Exercise requirements:
Where the word "XSHUT" appears in a line of the entries below, count that line and give the total alone.

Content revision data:
Start of Block

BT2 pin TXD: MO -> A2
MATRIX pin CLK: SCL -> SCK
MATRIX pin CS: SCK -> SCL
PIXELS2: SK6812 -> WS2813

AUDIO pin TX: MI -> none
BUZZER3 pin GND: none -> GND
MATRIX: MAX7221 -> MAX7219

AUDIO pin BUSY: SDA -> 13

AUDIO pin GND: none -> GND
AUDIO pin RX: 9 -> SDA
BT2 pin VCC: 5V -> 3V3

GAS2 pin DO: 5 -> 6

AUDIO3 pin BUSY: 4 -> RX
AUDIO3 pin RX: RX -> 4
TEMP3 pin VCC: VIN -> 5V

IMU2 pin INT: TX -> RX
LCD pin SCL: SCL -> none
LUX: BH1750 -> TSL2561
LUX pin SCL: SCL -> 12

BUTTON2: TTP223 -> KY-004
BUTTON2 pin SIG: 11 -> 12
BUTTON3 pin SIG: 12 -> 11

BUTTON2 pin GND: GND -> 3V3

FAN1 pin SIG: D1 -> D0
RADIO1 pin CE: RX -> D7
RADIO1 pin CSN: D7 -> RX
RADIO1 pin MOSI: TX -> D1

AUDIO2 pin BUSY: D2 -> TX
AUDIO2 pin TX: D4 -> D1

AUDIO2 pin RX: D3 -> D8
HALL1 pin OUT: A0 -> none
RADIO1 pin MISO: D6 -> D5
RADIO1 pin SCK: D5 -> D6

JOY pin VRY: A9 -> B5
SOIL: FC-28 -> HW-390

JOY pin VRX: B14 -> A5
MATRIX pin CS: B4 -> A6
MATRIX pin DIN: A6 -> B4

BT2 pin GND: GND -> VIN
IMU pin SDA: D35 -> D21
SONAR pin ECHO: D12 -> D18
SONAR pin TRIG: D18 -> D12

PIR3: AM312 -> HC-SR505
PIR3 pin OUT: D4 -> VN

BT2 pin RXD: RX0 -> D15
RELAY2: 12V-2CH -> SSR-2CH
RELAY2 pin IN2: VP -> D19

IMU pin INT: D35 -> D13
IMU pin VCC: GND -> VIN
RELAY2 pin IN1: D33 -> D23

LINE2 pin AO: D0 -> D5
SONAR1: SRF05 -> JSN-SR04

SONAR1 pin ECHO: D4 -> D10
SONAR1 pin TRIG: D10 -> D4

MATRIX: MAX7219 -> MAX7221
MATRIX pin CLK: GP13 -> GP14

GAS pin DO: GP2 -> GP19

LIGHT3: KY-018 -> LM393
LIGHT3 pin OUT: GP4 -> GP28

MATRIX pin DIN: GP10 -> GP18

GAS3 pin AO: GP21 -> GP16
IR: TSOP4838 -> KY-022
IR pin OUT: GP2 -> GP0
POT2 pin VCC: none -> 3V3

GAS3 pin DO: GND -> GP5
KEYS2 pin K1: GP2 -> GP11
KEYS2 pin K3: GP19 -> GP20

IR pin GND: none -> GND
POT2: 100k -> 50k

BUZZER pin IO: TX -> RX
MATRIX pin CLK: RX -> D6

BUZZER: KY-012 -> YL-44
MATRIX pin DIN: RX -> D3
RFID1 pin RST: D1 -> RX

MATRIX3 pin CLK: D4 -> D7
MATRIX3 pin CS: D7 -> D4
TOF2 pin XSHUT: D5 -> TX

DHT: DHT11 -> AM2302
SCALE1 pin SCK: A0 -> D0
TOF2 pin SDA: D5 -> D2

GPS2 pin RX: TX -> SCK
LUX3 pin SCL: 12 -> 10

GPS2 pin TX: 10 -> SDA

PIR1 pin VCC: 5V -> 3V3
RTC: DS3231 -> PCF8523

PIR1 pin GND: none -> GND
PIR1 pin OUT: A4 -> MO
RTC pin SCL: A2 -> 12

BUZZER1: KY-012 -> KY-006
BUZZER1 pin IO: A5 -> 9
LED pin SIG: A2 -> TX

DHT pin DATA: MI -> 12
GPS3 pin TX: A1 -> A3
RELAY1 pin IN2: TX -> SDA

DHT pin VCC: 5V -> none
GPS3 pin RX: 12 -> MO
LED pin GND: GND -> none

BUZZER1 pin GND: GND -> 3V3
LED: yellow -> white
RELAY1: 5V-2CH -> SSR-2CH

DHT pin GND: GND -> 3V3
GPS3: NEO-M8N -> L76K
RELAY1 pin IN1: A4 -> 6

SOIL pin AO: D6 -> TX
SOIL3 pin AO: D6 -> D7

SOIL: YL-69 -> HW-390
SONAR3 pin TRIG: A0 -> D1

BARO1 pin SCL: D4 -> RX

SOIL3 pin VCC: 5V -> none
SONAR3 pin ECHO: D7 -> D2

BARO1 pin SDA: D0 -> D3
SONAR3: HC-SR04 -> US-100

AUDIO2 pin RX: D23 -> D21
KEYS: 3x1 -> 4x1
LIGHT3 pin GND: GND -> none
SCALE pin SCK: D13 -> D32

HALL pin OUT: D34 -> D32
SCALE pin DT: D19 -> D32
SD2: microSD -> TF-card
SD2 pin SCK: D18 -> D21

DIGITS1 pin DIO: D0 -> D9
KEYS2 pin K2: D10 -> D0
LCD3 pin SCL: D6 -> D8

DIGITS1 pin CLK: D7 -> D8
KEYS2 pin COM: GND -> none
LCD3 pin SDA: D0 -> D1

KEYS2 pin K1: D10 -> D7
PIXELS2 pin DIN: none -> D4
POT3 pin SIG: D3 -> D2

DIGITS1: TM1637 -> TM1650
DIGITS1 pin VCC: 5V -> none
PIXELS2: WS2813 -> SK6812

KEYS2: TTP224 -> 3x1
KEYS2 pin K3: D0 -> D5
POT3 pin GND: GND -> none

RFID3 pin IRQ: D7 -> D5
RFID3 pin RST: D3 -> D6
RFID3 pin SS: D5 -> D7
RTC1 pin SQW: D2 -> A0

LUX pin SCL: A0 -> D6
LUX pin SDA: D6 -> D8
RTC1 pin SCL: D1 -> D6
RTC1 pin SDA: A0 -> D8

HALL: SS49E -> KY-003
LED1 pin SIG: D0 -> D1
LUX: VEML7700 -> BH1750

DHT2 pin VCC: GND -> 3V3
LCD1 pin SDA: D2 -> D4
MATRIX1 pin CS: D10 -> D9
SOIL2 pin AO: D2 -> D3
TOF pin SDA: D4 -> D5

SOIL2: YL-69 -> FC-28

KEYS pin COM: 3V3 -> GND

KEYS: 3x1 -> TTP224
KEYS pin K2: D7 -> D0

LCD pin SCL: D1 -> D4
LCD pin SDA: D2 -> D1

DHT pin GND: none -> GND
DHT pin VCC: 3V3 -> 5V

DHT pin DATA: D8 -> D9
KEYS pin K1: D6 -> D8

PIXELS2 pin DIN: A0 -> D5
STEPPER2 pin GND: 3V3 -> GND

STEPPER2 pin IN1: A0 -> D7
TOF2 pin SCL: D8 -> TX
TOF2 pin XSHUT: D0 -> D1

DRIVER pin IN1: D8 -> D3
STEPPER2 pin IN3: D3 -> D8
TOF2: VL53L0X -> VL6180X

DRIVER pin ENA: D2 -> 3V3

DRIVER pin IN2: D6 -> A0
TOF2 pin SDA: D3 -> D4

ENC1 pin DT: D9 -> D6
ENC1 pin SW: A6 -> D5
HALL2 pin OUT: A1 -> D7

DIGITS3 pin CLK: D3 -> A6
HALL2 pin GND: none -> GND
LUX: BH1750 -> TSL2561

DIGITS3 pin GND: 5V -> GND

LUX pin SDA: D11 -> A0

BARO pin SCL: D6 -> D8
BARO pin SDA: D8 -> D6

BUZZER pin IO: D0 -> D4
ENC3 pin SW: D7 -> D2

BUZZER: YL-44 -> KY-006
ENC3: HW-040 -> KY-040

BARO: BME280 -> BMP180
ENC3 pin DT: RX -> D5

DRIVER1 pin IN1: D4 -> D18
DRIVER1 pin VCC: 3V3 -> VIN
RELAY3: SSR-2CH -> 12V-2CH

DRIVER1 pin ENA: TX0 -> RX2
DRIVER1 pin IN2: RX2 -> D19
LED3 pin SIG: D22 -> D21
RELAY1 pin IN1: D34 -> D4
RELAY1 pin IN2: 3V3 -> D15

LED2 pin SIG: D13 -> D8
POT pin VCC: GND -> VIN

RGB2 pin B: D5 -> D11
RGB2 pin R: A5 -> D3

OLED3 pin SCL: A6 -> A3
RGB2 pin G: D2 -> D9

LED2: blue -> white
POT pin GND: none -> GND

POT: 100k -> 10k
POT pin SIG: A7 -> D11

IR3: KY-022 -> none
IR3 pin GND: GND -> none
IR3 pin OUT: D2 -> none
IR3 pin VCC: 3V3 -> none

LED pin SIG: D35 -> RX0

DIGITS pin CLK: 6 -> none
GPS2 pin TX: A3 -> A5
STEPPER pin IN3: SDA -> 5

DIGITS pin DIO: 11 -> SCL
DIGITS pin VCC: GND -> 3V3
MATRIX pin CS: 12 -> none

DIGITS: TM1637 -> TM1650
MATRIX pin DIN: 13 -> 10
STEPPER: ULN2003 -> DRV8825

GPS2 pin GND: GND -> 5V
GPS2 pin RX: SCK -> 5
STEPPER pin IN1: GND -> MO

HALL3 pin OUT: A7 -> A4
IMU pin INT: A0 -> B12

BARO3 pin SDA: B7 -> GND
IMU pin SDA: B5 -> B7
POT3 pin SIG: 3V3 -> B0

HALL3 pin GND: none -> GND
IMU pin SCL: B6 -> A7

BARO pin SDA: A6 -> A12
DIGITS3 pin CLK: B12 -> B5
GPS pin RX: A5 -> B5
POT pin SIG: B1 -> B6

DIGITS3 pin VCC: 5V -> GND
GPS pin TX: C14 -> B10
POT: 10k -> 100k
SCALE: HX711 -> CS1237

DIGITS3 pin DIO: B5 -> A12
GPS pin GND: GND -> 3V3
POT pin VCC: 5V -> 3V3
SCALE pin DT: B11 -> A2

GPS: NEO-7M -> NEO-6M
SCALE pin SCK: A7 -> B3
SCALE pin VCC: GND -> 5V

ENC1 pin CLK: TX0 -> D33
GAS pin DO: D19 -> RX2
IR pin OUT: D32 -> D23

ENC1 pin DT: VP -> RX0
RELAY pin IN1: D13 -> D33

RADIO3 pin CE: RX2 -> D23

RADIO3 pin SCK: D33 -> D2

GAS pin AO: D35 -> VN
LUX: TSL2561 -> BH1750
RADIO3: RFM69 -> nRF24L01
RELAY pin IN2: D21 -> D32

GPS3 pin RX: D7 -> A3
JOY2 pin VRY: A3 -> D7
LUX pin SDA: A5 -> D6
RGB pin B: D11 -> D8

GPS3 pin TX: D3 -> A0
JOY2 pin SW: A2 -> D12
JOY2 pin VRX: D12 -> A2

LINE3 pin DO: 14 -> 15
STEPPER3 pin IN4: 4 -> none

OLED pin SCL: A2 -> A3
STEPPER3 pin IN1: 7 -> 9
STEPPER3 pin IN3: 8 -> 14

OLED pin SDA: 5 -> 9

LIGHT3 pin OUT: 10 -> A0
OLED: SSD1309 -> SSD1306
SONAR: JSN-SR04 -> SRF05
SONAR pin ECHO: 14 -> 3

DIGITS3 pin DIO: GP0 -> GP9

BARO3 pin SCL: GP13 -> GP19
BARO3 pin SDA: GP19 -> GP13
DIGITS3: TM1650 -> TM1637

End of Block

Solution to the problem:
2